▶ **Task statement**
Copy the lines below word for word, skipping any image.

=== Data section ===

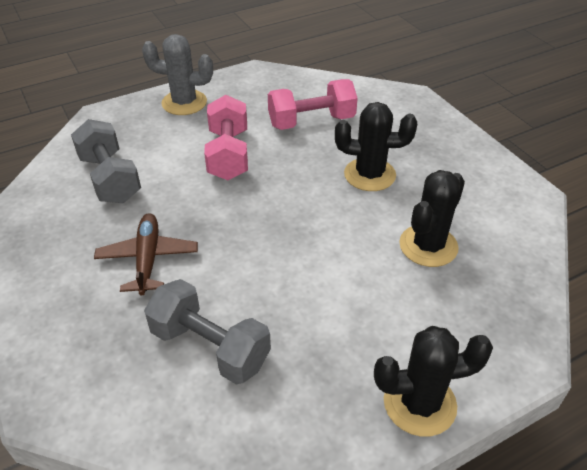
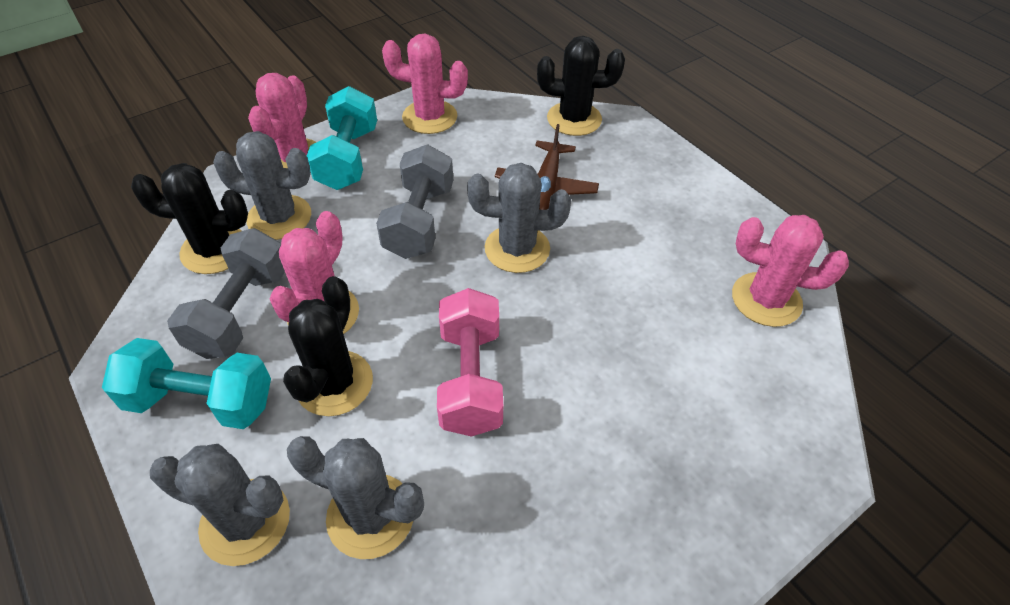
grey cactus: 1 -> 4
pink cactus: 0 -> 4
pink dumbbell: 2 -> 1
turquoise dumbbell: 0 -> 2

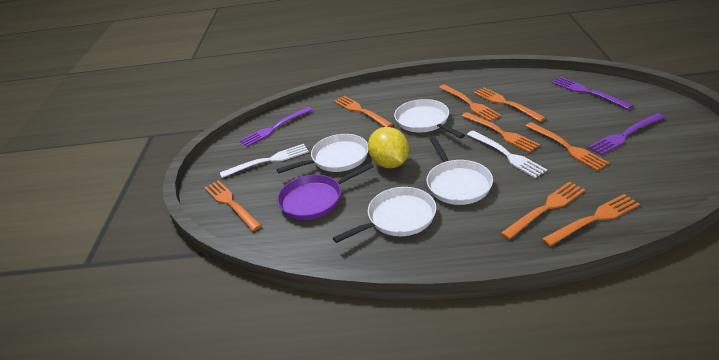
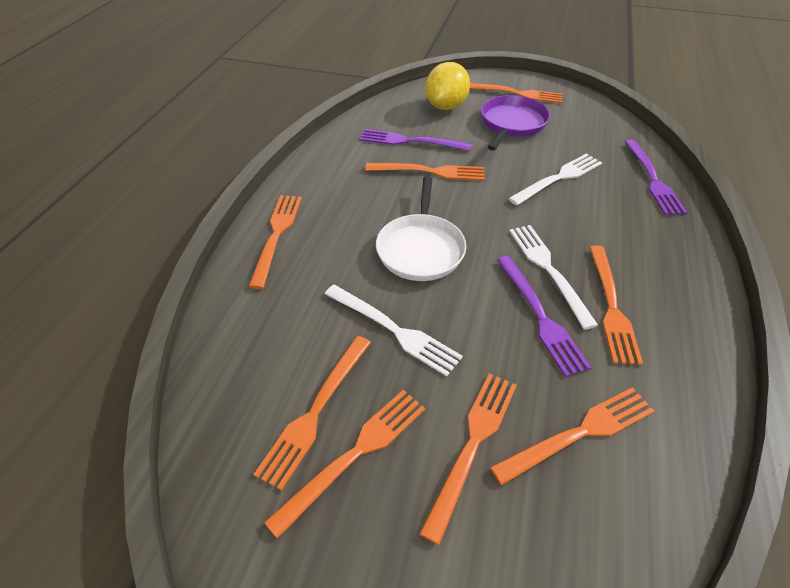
white fork: 2 -> 3
white pan: 4 -> 1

===

▶ **Response to this exercise**
grey cactus: 1 -> 4
pink cactus: 0 -> 4
pink dumbbell: 2 -> 1
turquoise dumbbell: 0 -> 2

white fork: 2 -> 3
white pan: 4 -> 1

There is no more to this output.